_The problem_
Below are some records; output exactly the lines from the line with "none -> tan brick I7 level 1" to the line with "none -> lime brick J8:J10 level 1", both ends kept, and nothing more.

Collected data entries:

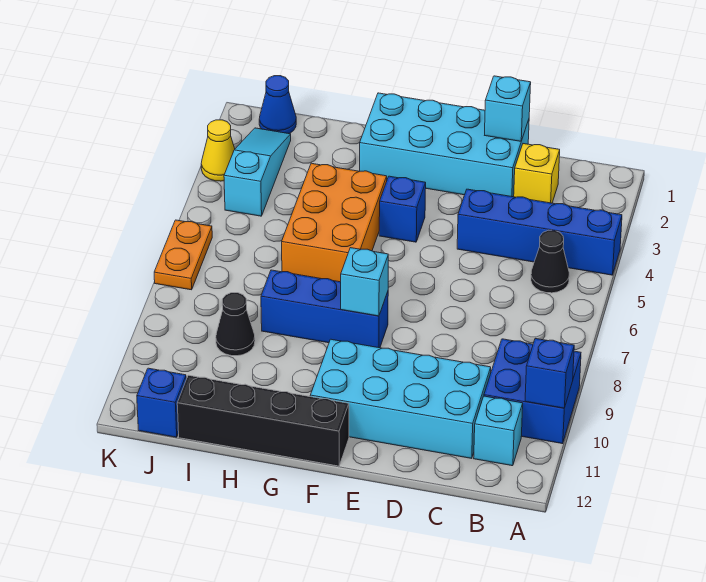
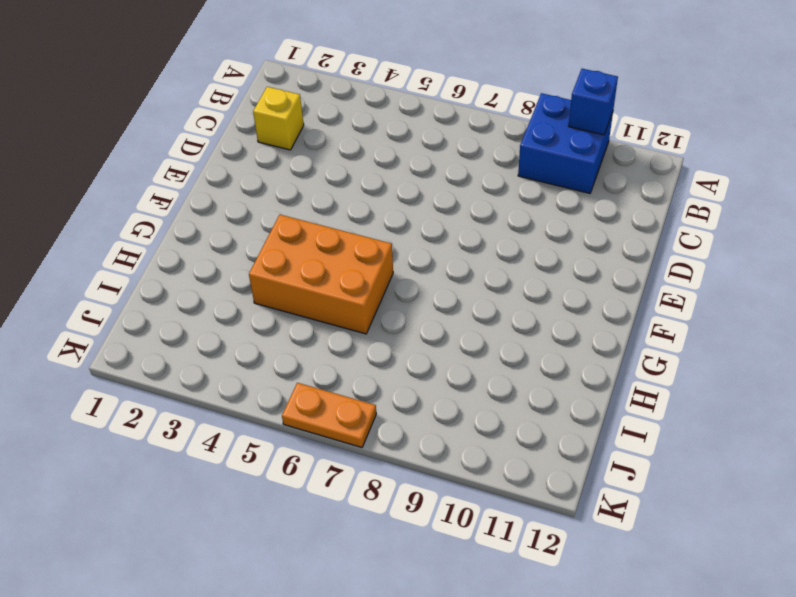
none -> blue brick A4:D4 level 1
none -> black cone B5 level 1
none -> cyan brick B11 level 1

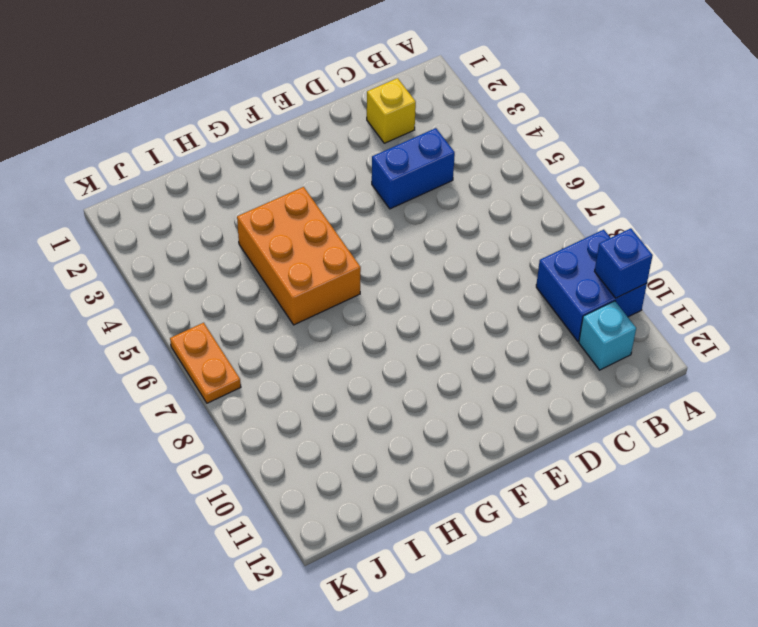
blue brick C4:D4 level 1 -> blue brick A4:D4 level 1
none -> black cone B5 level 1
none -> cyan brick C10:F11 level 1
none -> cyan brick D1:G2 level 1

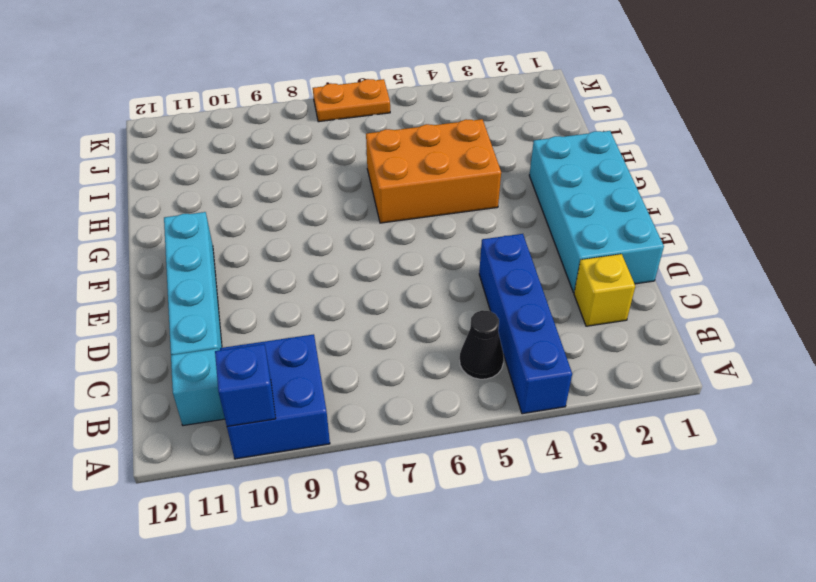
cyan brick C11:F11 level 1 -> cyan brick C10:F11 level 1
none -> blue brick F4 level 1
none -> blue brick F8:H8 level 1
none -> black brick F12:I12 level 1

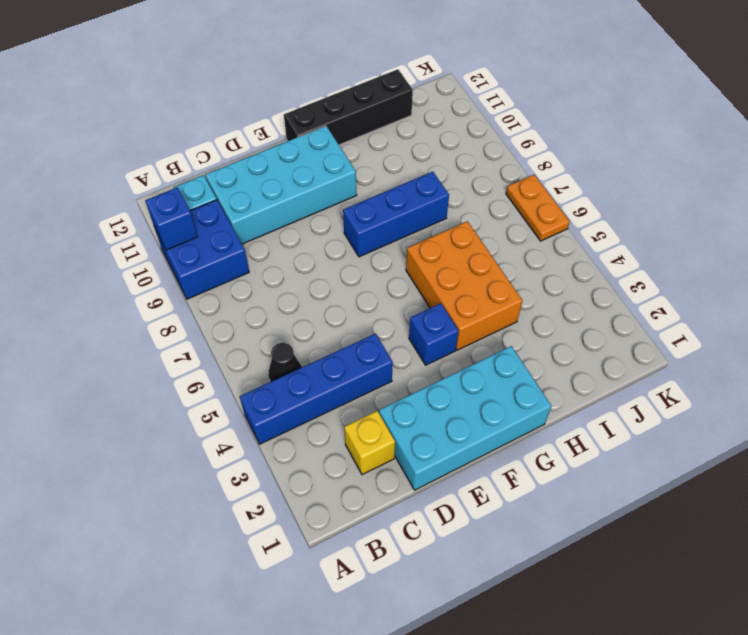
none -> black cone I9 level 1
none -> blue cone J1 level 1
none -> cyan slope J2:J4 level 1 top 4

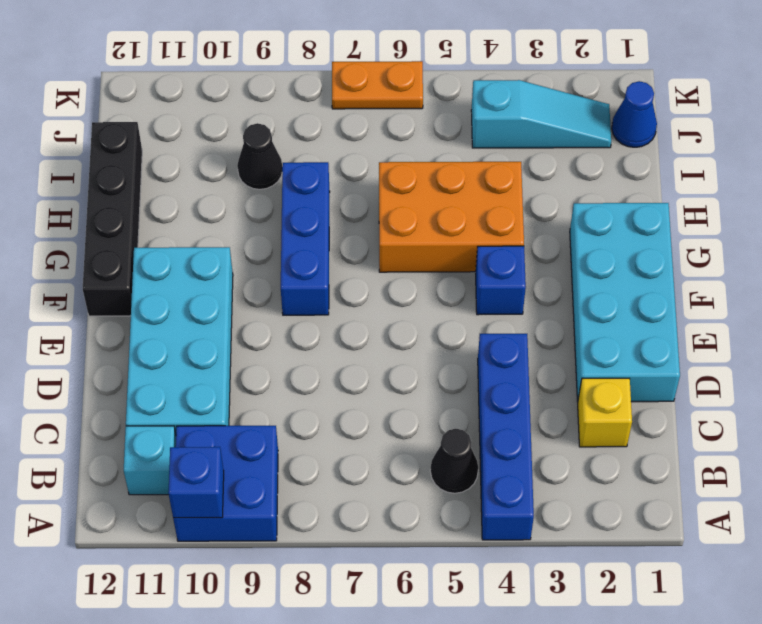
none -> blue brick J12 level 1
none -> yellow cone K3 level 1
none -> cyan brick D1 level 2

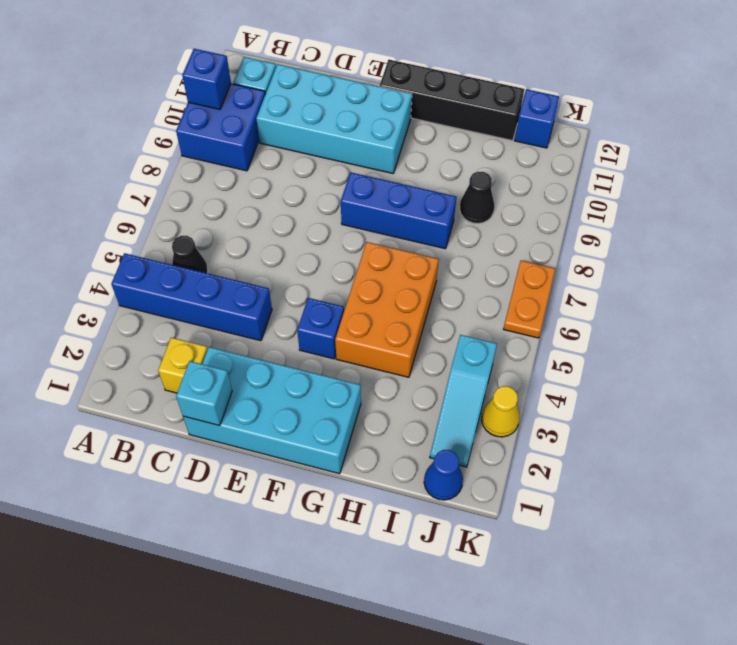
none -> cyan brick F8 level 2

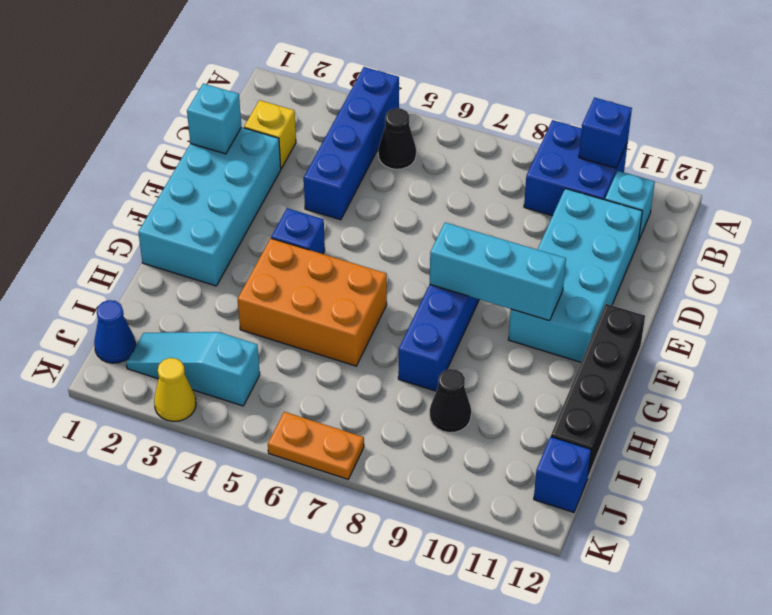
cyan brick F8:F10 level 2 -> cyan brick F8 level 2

--

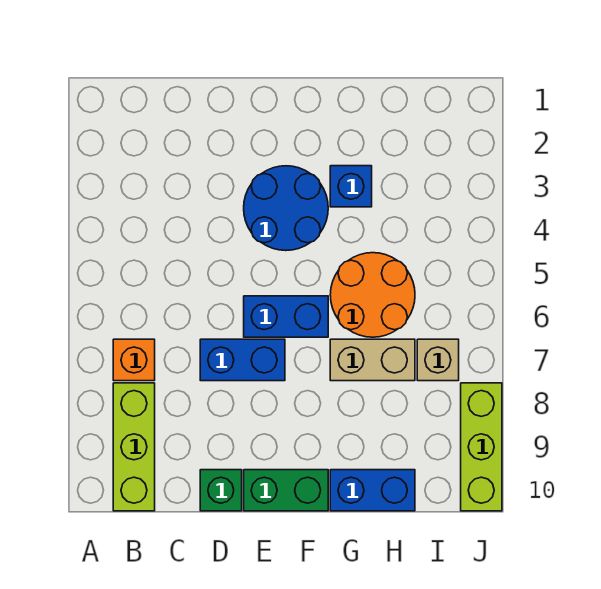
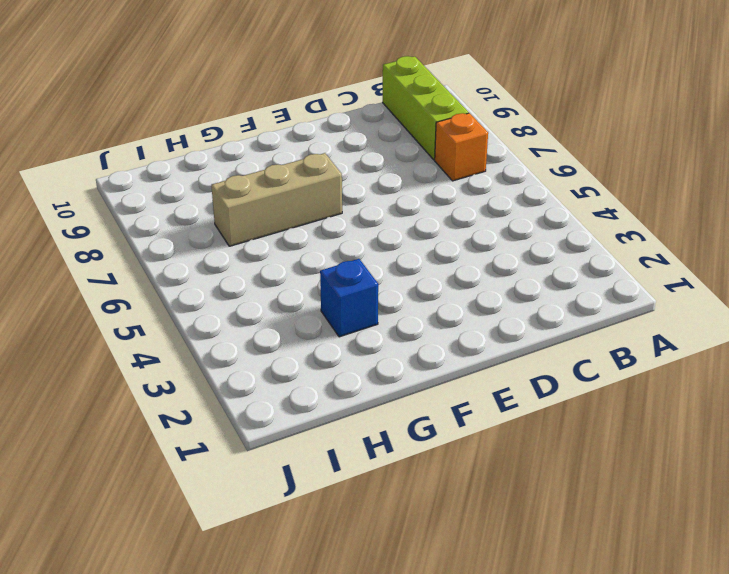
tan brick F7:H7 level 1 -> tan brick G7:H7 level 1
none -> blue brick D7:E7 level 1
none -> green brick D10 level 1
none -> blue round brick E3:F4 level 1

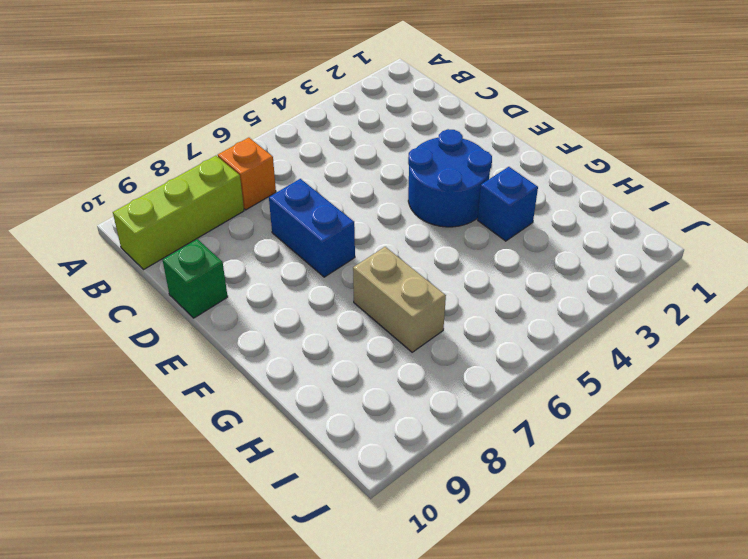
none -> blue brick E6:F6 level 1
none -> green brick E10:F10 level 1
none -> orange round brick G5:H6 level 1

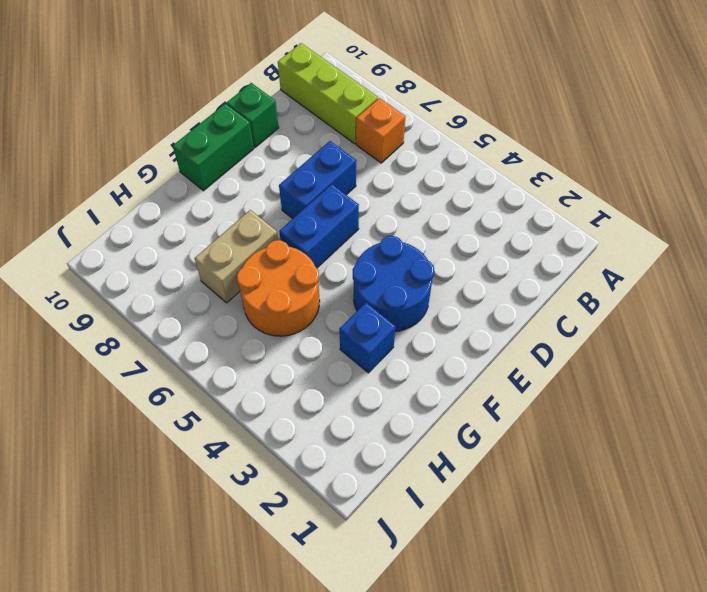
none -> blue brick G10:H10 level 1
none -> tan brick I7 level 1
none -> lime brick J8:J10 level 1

_Answer for the task_
none -> tan brick I7 level 1
none -> lime brick J8:J10 level 1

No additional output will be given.